An exact copy of the entries below is required, with all pictures removed.

**ENTRIES SHOWN**
------------------------------------

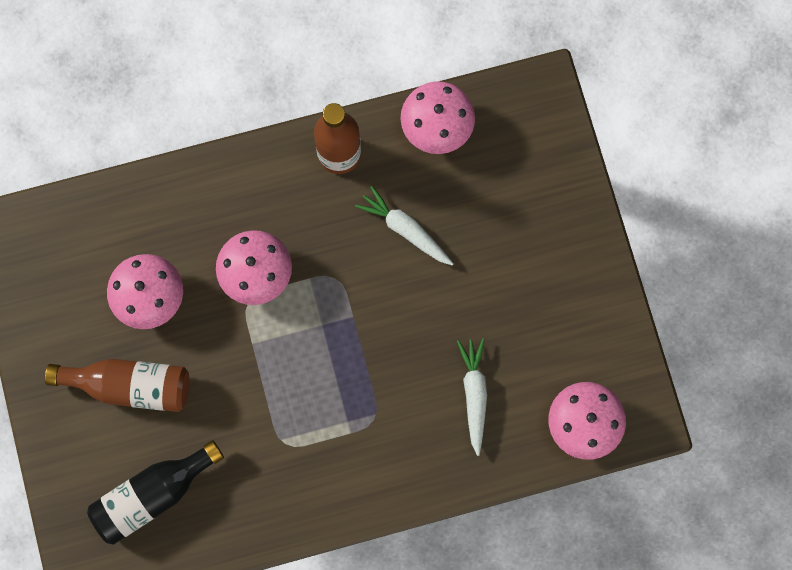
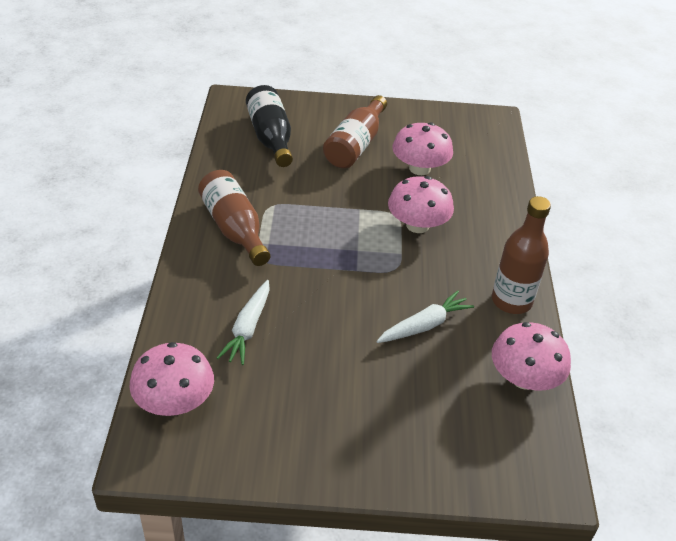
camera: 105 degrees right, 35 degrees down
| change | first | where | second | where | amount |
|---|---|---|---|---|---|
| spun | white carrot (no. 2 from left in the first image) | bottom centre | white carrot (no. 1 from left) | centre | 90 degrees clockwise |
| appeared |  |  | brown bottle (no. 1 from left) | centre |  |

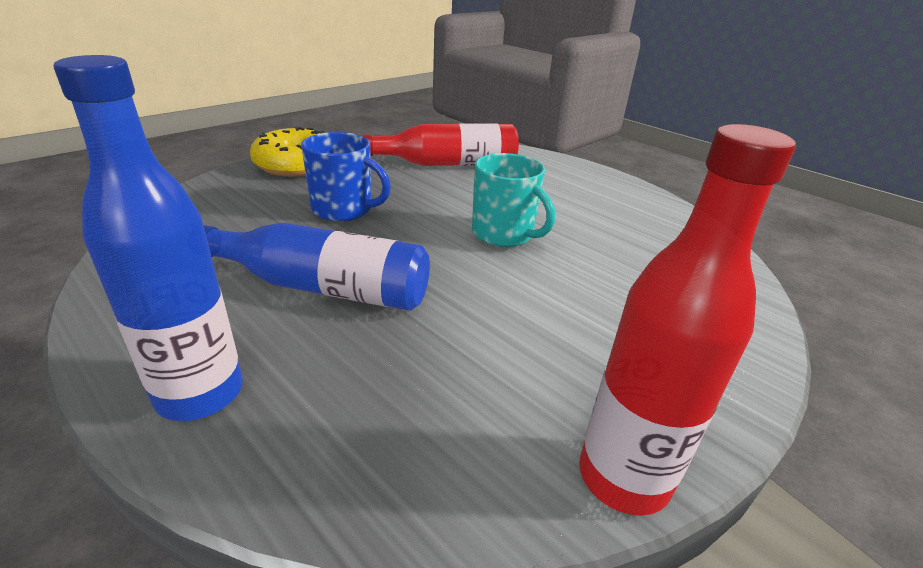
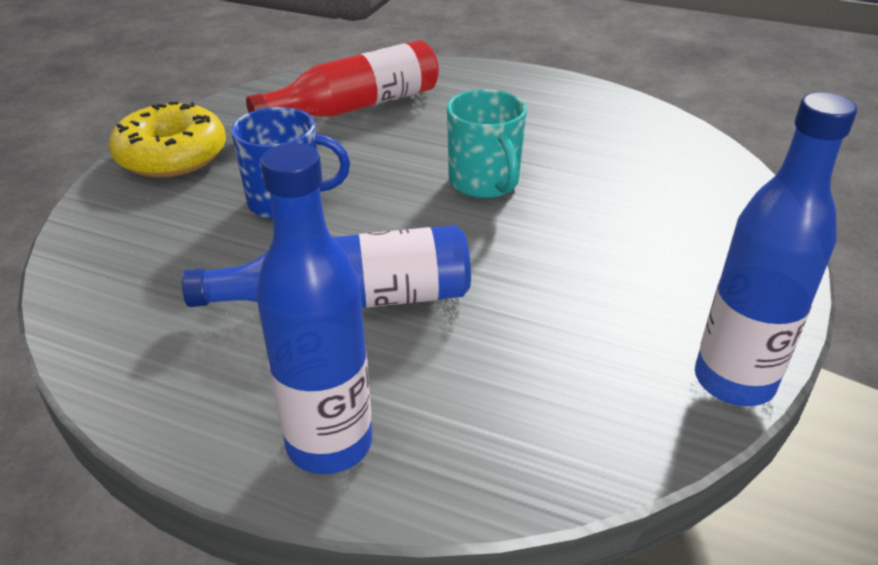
camera: 20 degrees left, 5 degrees up
| change | first | where | second | where | amount |
|---|---|---|---|---|---|
| colour | red bottle (no. 2 from left) | middle right | blue bottle (no. 3 from left) | middle right |  |
| spun | turquoise mug | centre |  | top centre | 45 degrees clockwise |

------------------------------------

**SOLUTION**
camera: 105 degrees right, 35 degrees down
| change | first | where | second | where | amount |
|---|---|---|---|---|---|
| spun | white carrot (no. 2 from left in the first image) | bottom centre | white carrot (no. 1 from left) | centre | 90 degrees clockwise |
| appeared |  |  | brown bottle (no. 1 from left) | centre |  |

camera: 20 degrees left, 5 degrees up
| change | first | where | second | where | amount |
|---|---|---|---|---|---|
| colour | red bottle (no. 2 from left) | middle right | blue bottle (no. 3 from left) | middle right |  |
| spun | turquoise mug | centre |  | top centre | 45 degrees clockwise |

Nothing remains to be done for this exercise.